(Before-and-after change records)
************

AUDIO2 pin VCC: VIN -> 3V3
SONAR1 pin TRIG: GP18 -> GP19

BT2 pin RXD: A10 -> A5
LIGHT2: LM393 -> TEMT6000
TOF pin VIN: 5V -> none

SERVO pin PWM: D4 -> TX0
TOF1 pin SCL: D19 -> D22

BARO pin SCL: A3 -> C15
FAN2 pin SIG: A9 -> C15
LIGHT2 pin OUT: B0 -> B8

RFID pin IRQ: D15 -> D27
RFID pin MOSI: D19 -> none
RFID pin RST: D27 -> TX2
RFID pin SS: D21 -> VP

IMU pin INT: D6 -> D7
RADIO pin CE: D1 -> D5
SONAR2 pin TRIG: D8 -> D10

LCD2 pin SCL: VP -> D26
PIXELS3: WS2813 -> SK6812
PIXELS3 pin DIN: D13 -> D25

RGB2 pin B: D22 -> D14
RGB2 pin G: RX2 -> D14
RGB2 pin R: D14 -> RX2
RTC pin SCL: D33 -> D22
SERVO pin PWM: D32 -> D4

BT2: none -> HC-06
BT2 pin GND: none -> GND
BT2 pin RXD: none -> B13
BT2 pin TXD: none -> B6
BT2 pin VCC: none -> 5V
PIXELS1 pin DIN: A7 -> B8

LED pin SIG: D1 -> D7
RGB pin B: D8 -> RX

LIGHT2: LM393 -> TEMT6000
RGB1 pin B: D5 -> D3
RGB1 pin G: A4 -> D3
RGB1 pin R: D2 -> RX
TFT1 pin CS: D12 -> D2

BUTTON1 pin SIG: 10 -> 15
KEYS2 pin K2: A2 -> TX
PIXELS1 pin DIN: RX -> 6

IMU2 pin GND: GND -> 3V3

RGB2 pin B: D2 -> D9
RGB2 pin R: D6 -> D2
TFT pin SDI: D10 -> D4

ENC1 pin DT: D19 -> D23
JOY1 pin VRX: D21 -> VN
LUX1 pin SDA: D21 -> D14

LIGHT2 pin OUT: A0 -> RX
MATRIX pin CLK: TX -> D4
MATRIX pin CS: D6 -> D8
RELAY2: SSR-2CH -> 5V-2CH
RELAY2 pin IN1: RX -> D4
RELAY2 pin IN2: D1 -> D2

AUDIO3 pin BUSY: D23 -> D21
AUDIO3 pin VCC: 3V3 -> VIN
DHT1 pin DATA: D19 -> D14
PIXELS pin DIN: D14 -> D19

************

Work request —
In the records above, each line with the string "SERVO" should be copied.

Solution to the problem —
SERVO pin PWM: D4 -> TX0
SERVO pin PWM: D32 -> D4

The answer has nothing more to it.